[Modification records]
++++
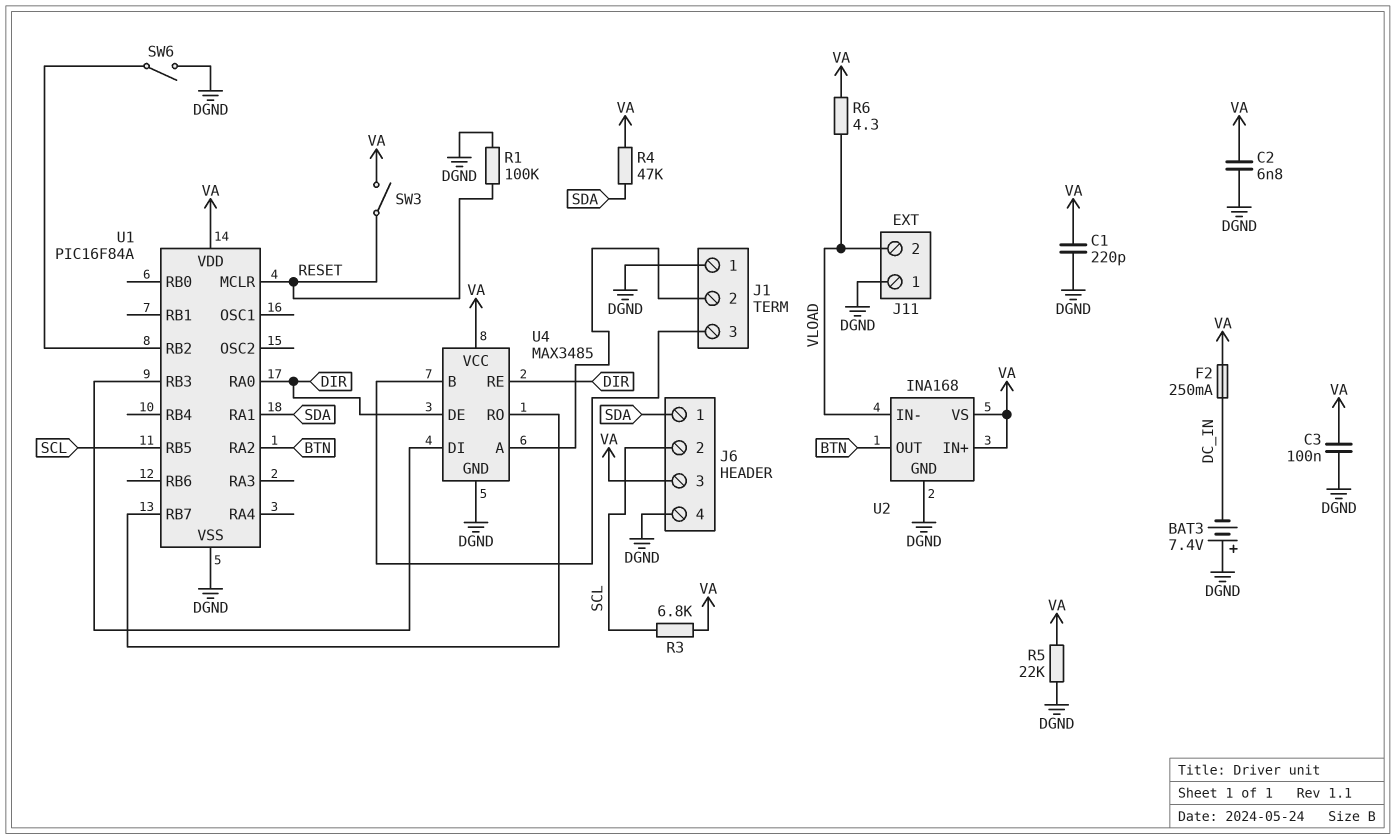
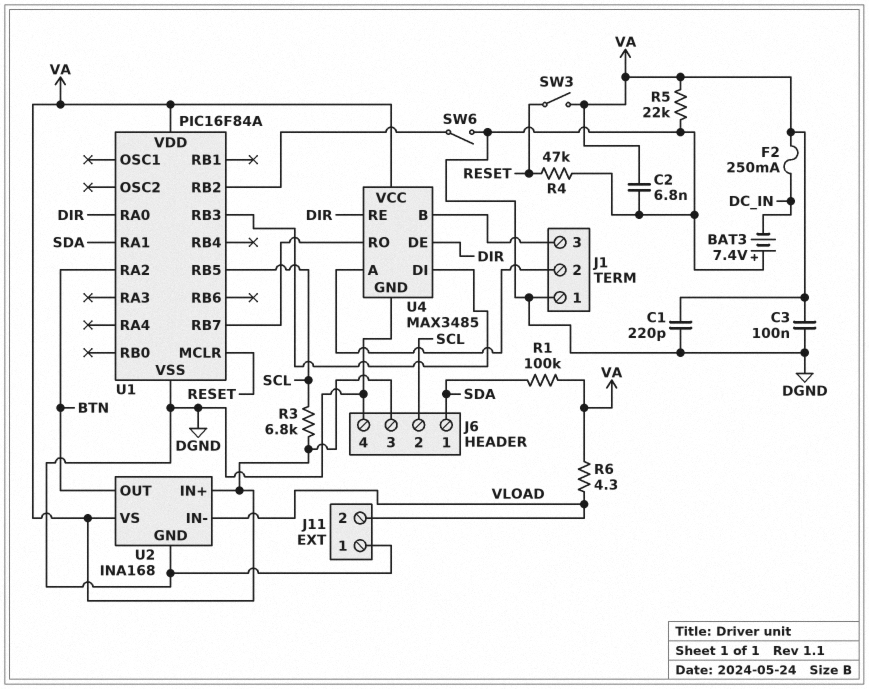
R1: 100k (DGND, RESET) -> 100k (SDA, VA)
R4: 47k (SDA, VA) -> 47k (DGND, RESET)

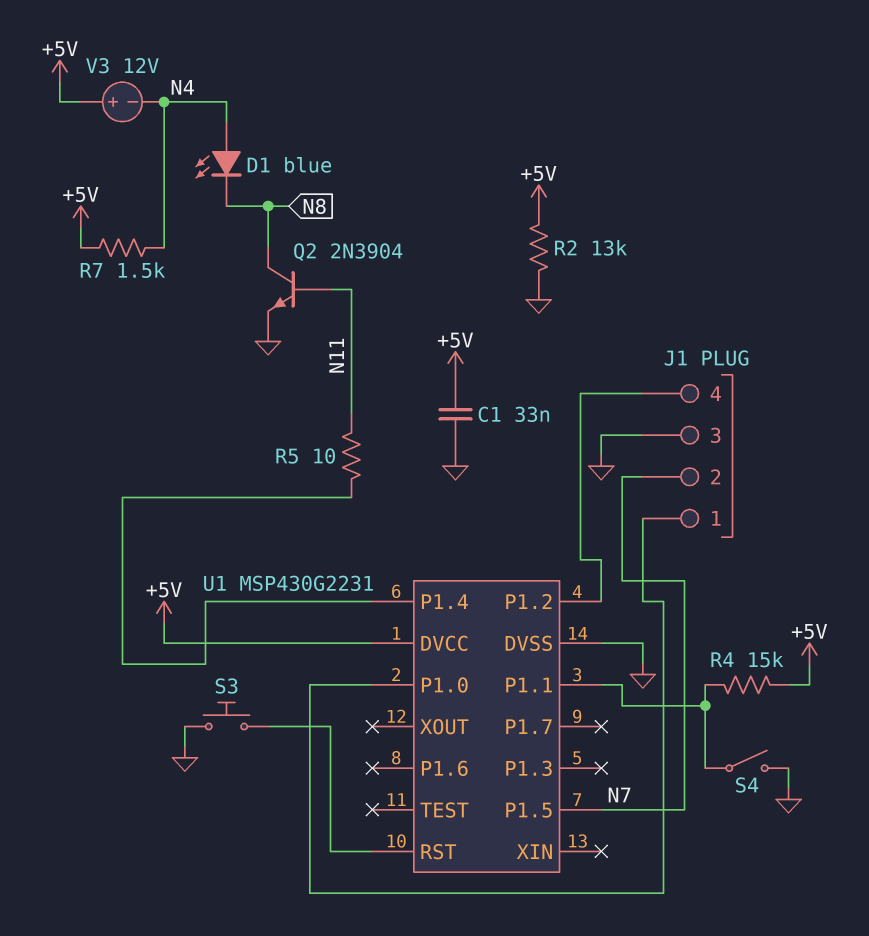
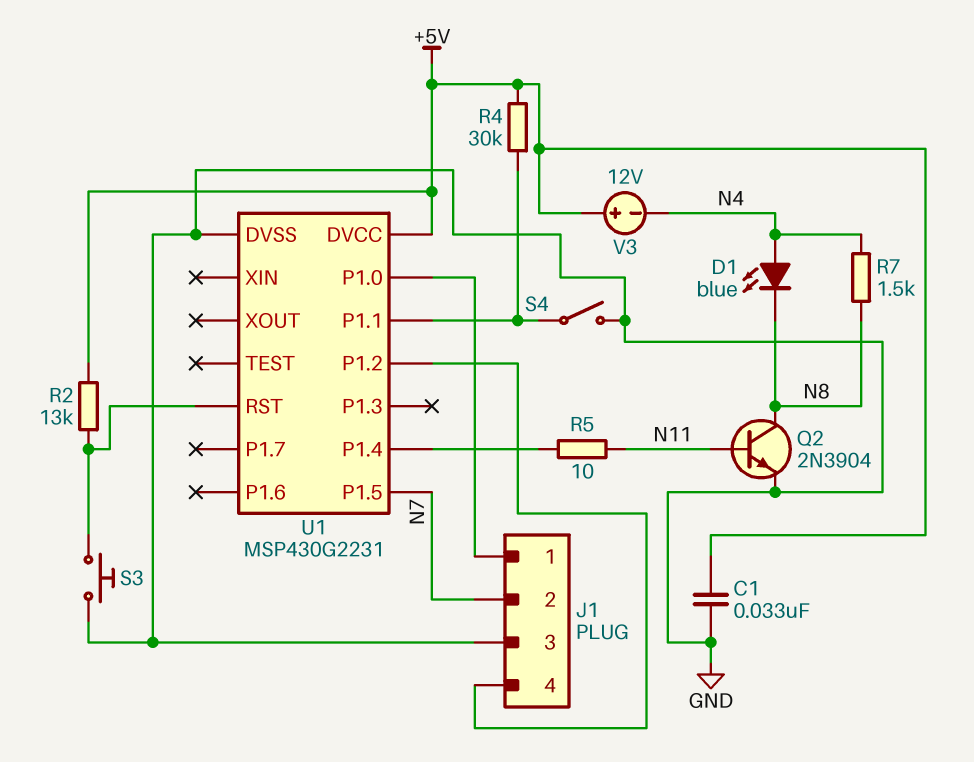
R2: 13k (+5V, GND) -> 13k (+5V, U1/RST)
R4: 15k (+5V, U1/P1.1) -> 30k (+5V, U1/P1.1)
R7: 1.5k (+5V, N4) -> 1.5k (N4, N8)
++++
Omitting all images, retype each line of the records precisely.

R1: 100k (DGND, RESET) -> 100k (SDA, VA)
R4: 47k (SDA, VA) -> 47k (DGND, RESET)

R2: 13k (+5V, GND) -> 13k (+5V, U1/RST)
R4: 15k (+5V, U1/P1.1) -> 30k (+5V, U1/P1.1)
R7: 1.5k (+5V, N4) -> 1.5k (N4, N8)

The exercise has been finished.